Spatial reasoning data
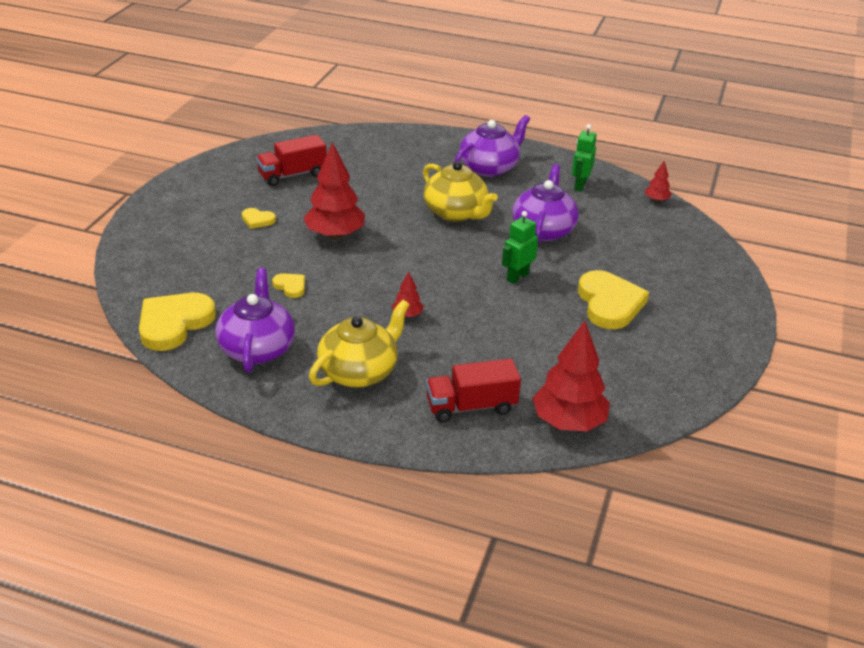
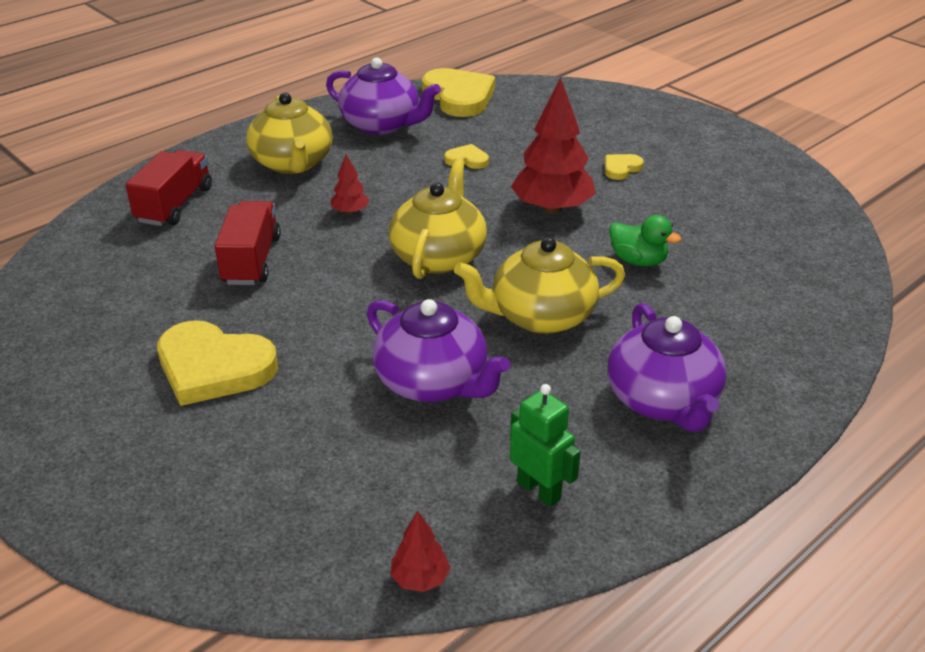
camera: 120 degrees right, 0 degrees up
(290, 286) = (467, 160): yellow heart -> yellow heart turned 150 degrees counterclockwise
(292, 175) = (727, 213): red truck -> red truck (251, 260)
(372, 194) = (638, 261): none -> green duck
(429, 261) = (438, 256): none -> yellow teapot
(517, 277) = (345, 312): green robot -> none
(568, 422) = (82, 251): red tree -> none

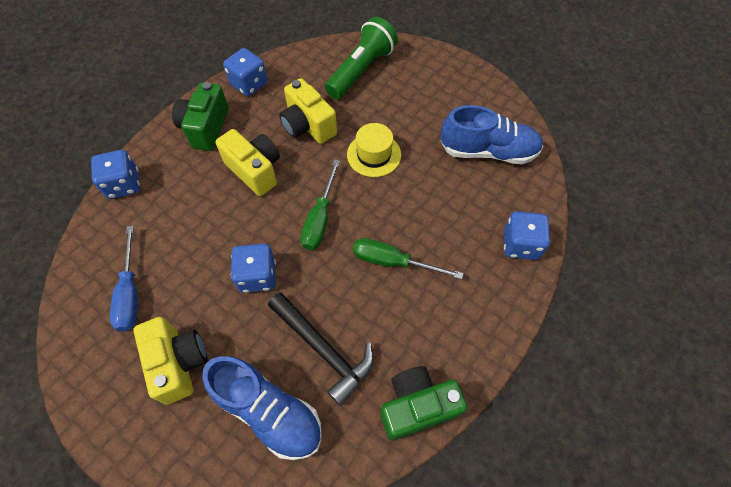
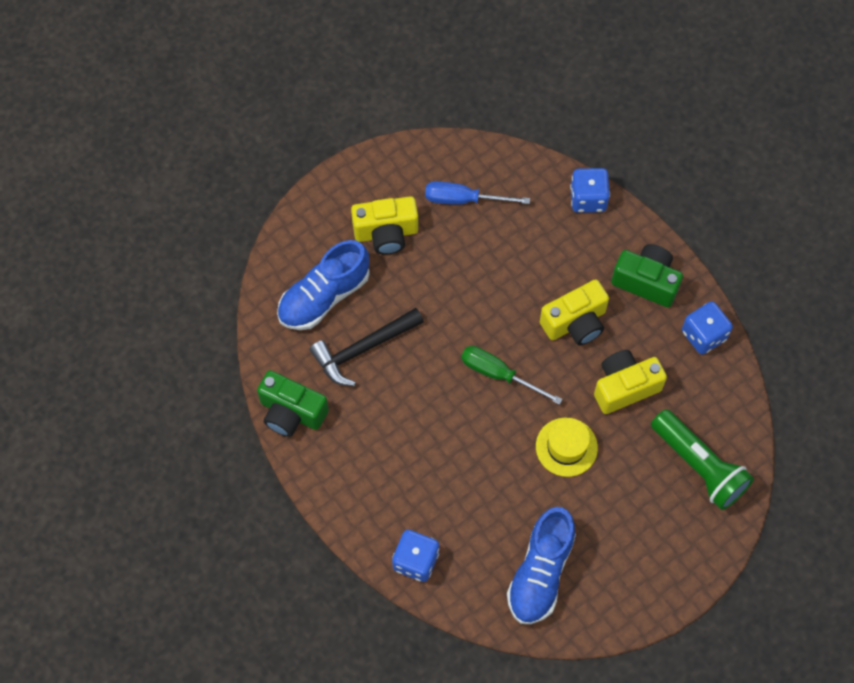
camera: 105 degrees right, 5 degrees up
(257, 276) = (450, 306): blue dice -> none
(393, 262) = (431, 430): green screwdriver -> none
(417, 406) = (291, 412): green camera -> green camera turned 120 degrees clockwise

**EXERCISE REQUIREMENTS**.
Could the data above be reproduced exactly, with the pictures left out?

**RESPONSE**.
camera: 120 degrees right, 0 degrees up
(290, 286) = (467, 160): yellow heart -> yellow heart turned 150 degrees counterclockwise
(292, 175) = (727, 213): red truck -> red truck (251, 260)
(372, 194) = (638, 261): none -> green duck
(429, 261) = (438, 256): none -> yellow teapot
(517, 277) = (345, 312): green robot -> none
(568, 422) = (82, 251): red tree -> none

camera: 105 degrees right, 5 degrees up
(257, 276) = (450, 306): blue dice -> none
(393, 262) = (431, 430): green screwdriver -> none
(417, 406) = (291, 412): green camera -> green camera turned 120 degrees clockwise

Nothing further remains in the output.